Change every "pink rectangle" in the listing below to "red rectangle" and write out its lines again with nothing else altered. Leave the pictures out.

◇ ◇ ◇ ◇ ◇

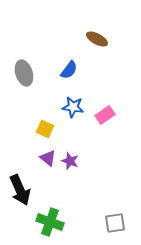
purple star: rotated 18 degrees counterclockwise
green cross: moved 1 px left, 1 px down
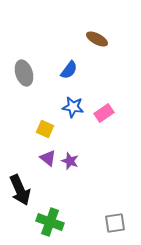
pink rectangle: moved 1 px left, 2 px up
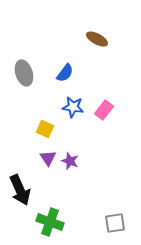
blue semicircle: moved 4 px left, 3 px down
pink rectangle: moved 3 px up; rotated 18 degrees counterclockwise
purple triangle: rotated 18 degrees clockwise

◇ ◇ ◇ ◇ ◇

| Output |
purple star: rotated 18 degrees counterclockwise
green cross: moved 1 px left, 1 px down
red rectangle: moved 1 px left, 2 px up
blue semicircle: moved 4 px left, 3 px down
red rectangle: moved 3 px up; rotated 18 degrees counterclockwise
purple triangle: rotated 18 degrees clockwise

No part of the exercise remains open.